GOAL OF THE EXERCISE: Using the data below, determine the number of lines that include the string "plus". Write only that number.

RECORDS FOR THIS TASK:
--------------------------------------------------

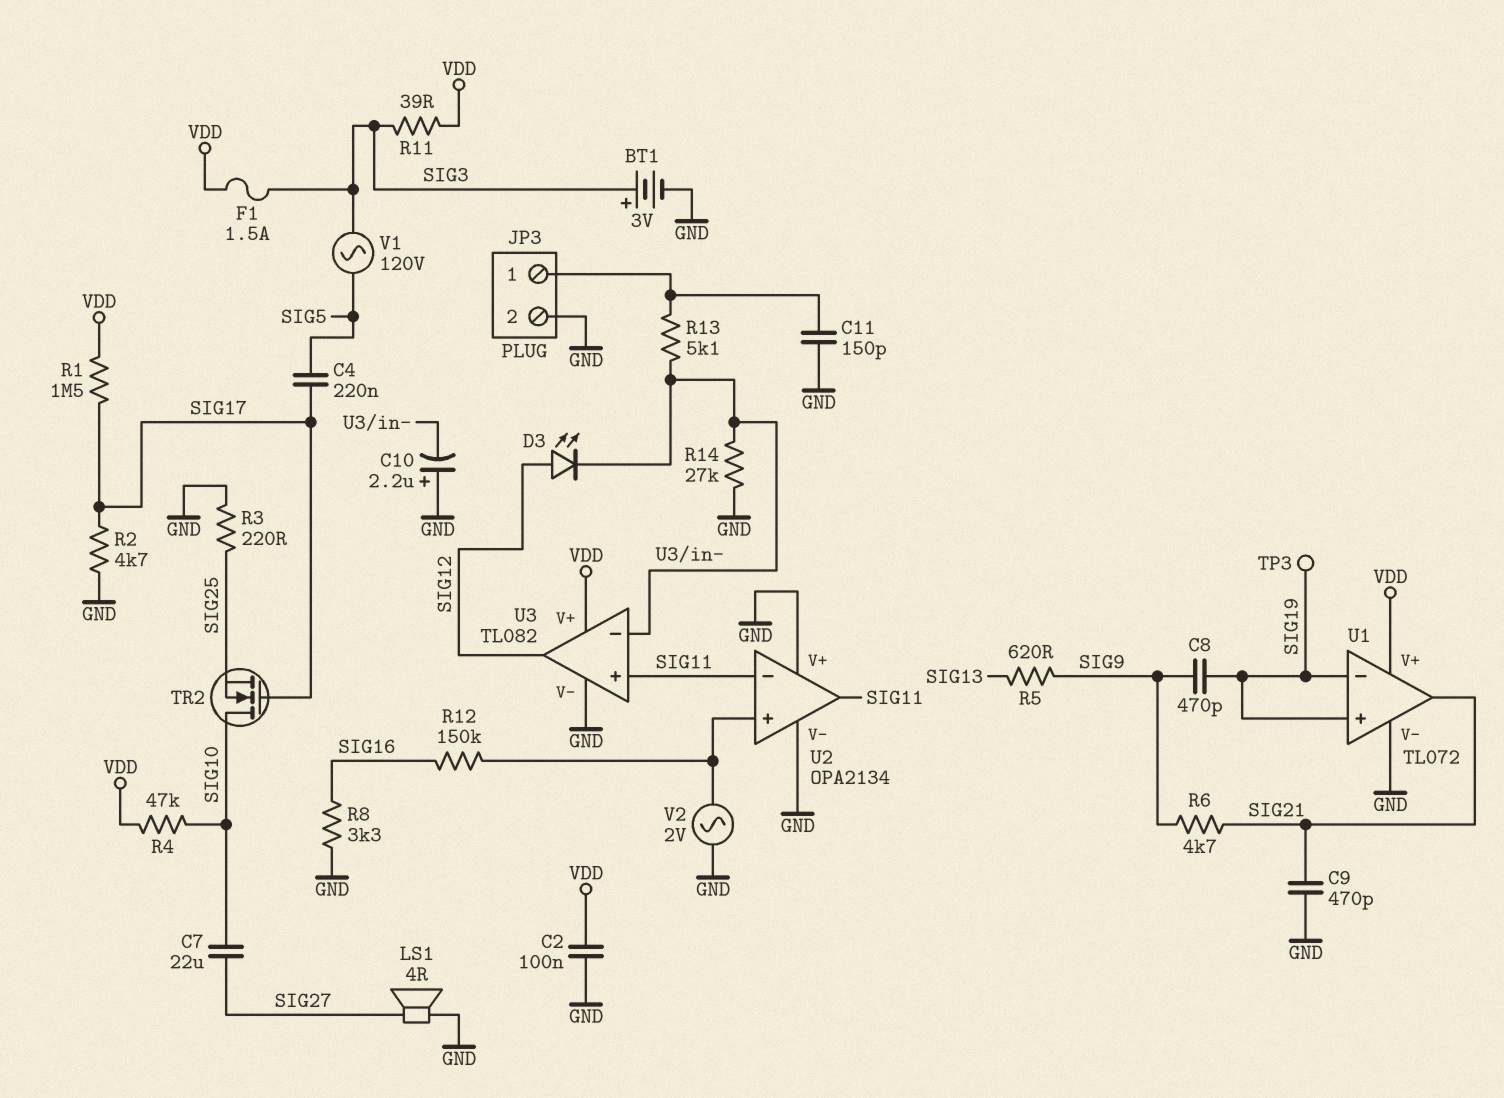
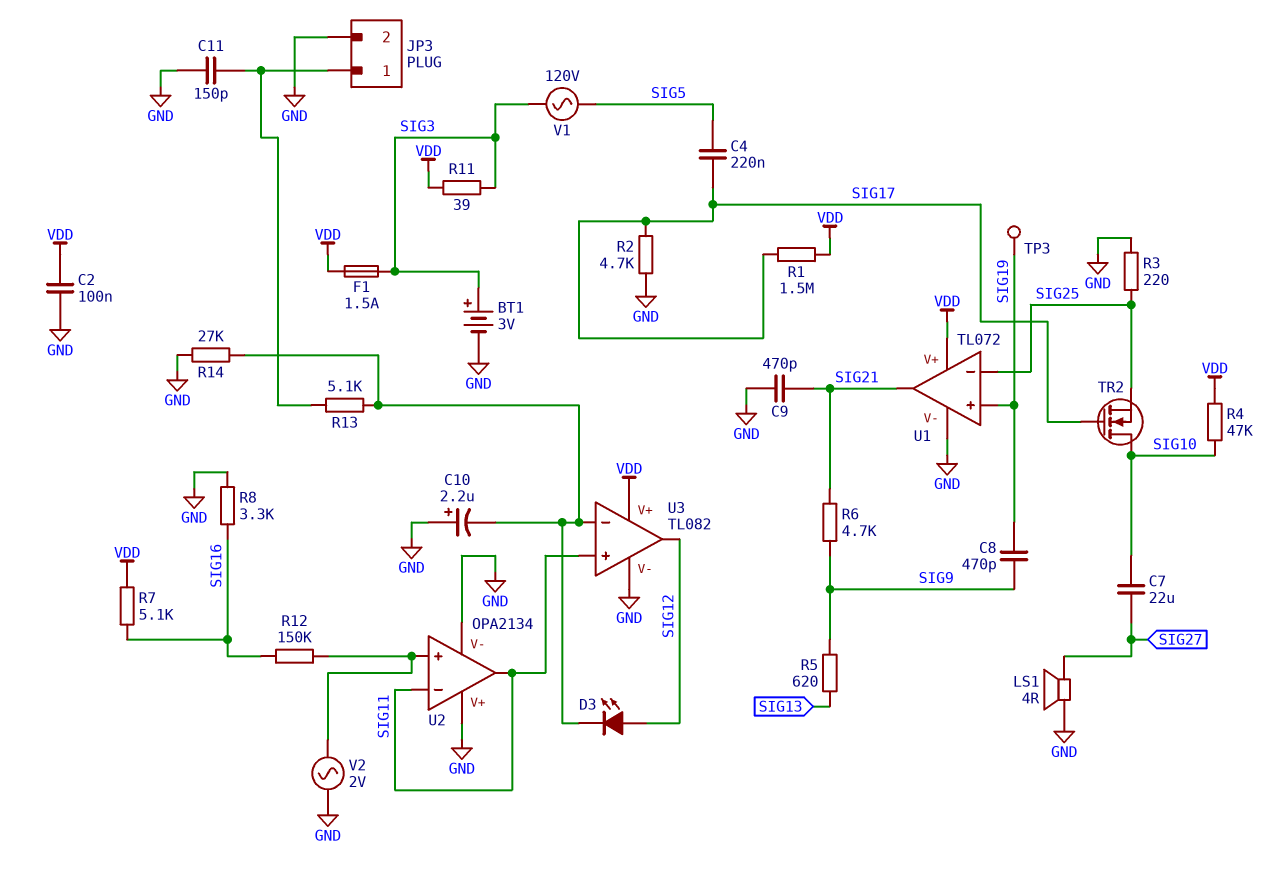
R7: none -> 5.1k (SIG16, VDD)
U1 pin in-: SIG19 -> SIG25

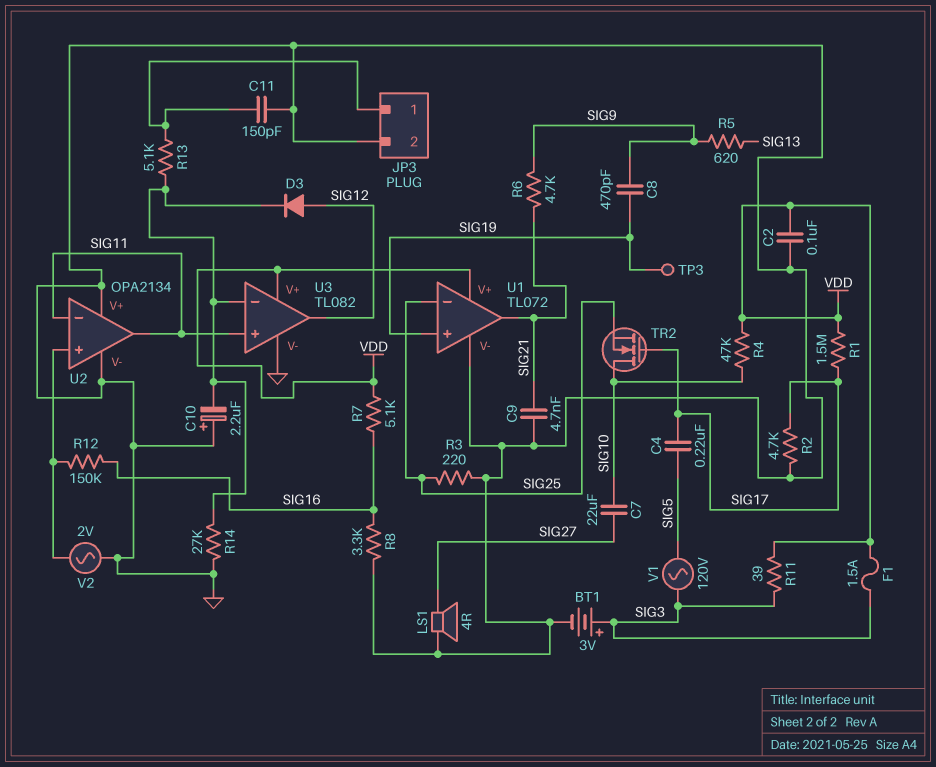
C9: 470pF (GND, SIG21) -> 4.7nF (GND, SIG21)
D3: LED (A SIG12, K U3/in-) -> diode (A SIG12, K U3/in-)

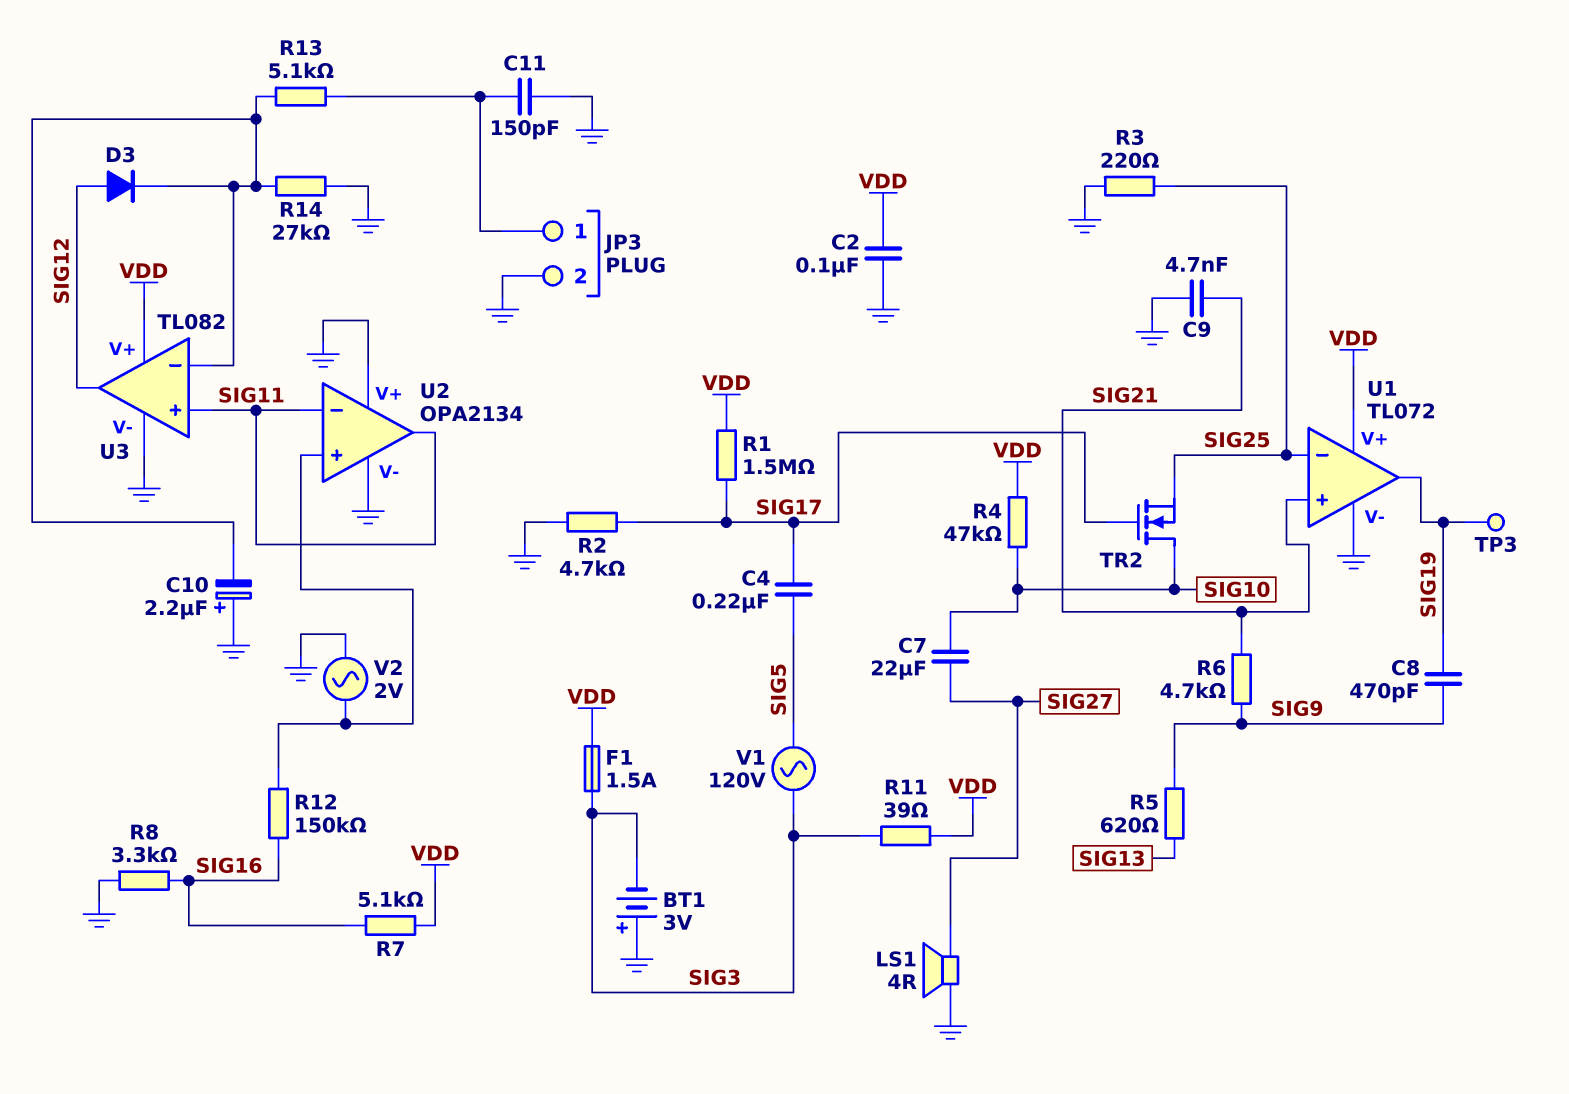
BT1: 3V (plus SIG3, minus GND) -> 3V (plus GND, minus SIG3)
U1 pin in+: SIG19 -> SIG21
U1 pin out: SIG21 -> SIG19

--------------------------------------------------

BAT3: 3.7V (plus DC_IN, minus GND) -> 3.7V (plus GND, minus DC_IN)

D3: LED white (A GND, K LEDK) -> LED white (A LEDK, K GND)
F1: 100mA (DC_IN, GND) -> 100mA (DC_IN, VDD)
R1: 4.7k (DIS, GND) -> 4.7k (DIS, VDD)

--------------------------------------------------

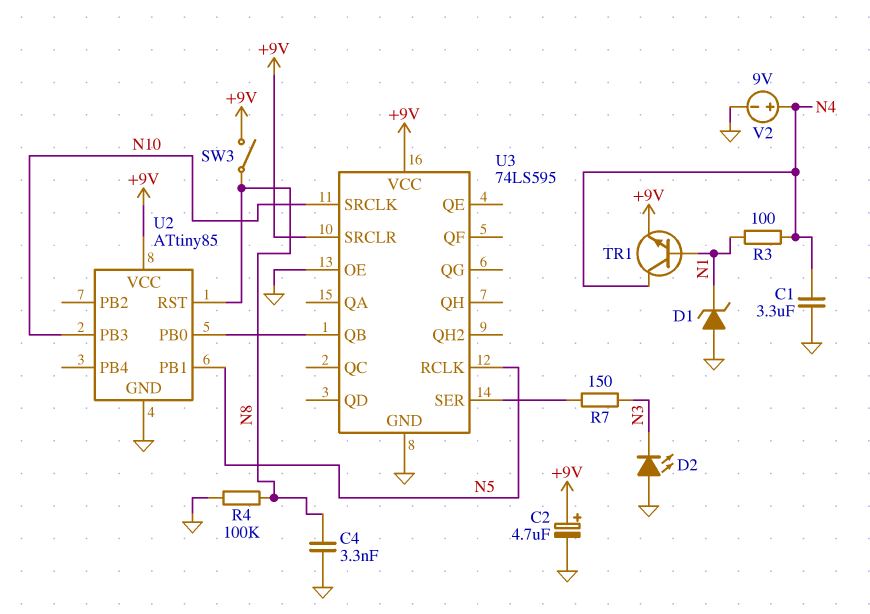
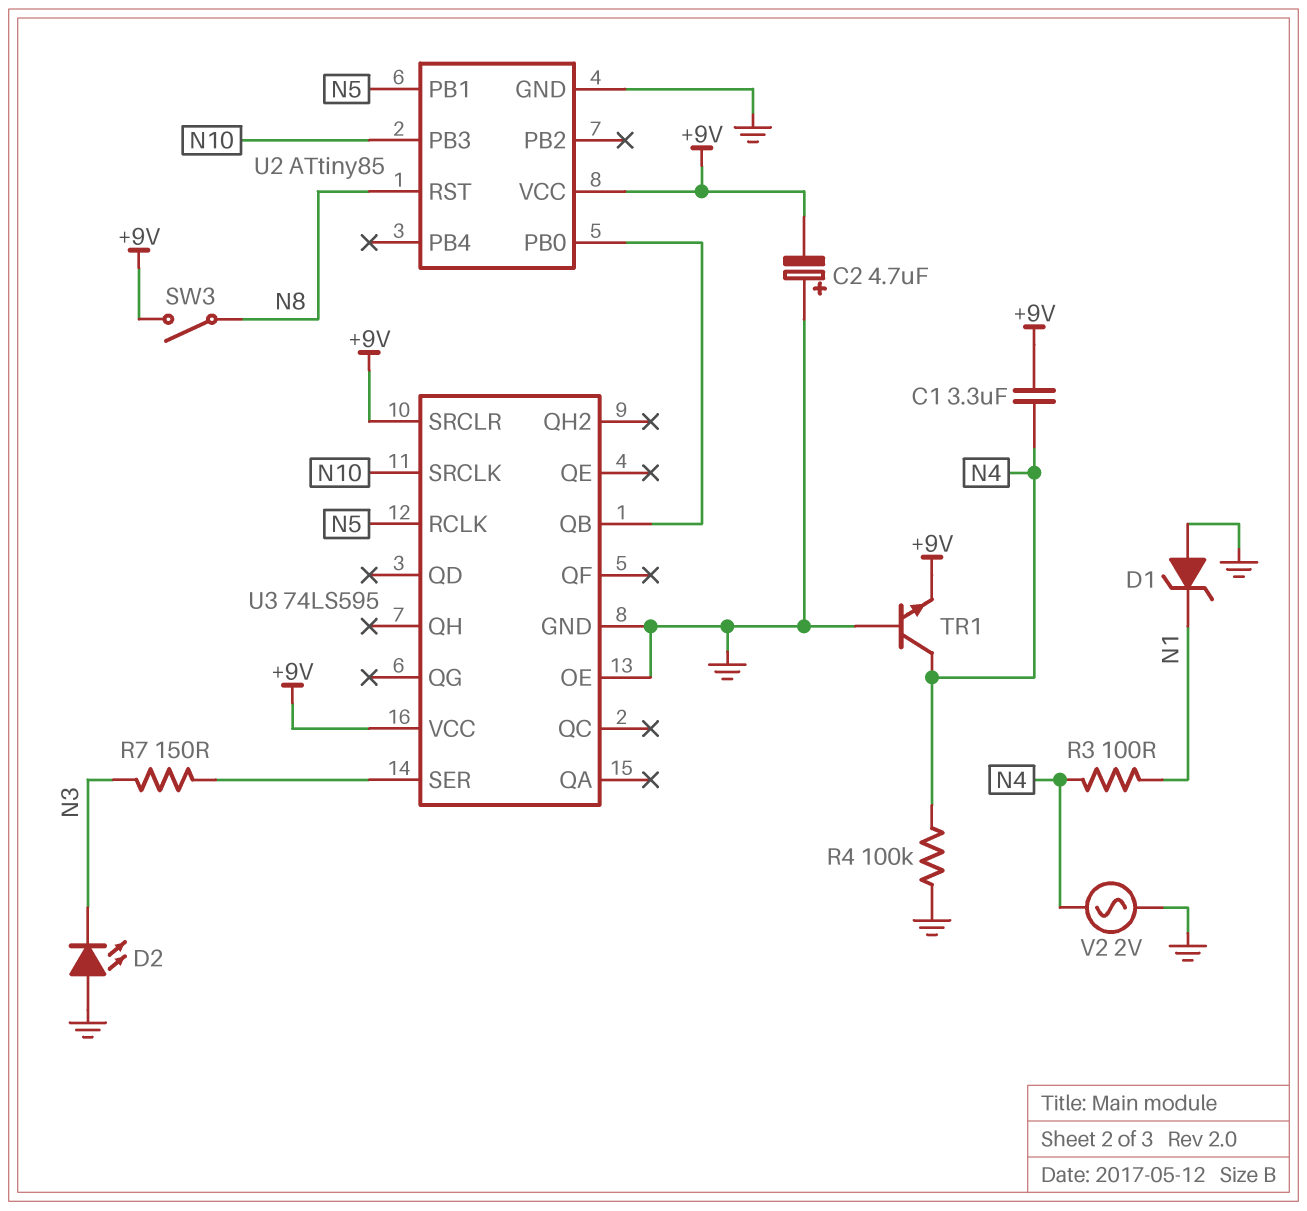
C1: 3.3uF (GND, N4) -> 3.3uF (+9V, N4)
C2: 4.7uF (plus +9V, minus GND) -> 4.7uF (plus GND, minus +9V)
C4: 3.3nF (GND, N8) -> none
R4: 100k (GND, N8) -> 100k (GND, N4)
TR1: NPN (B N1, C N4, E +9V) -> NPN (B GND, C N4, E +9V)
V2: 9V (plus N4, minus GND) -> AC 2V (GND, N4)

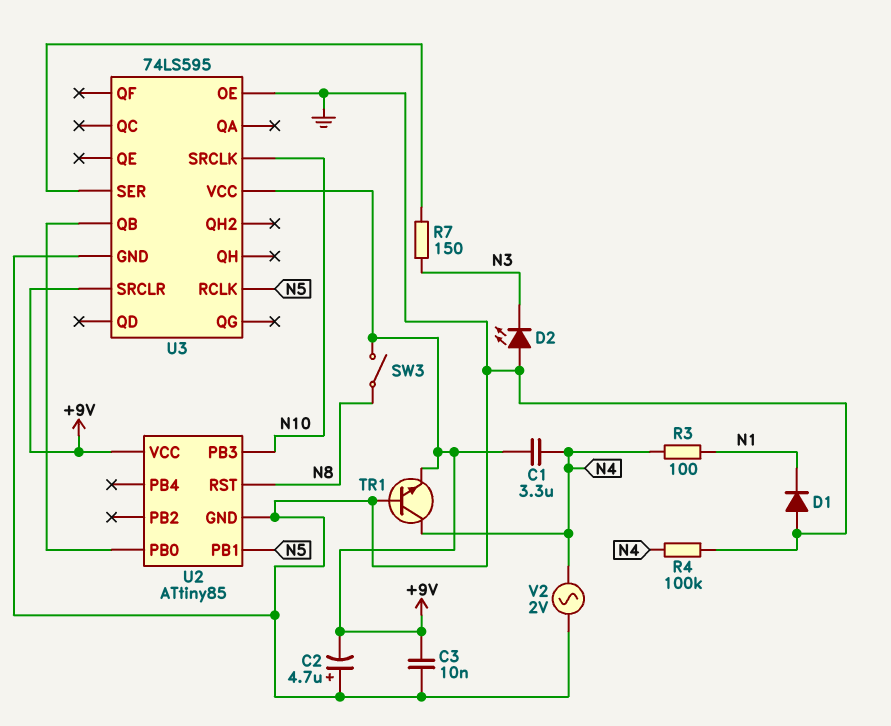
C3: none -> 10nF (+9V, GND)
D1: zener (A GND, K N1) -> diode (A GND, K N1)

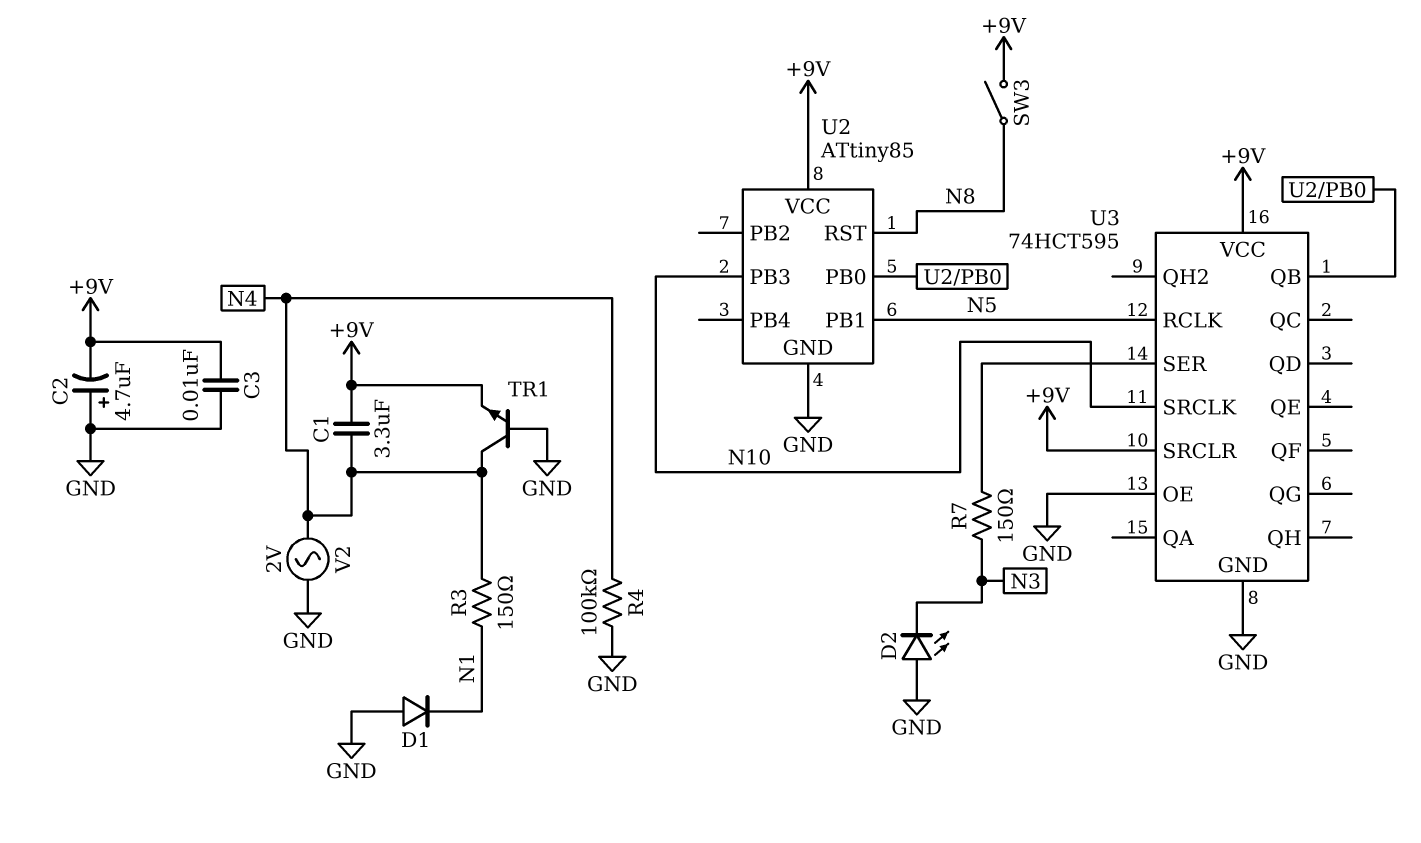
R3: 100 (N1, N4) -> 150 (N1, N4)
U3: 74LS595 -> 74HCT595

--------------------------------------------------

RESPONSE BELOW: 4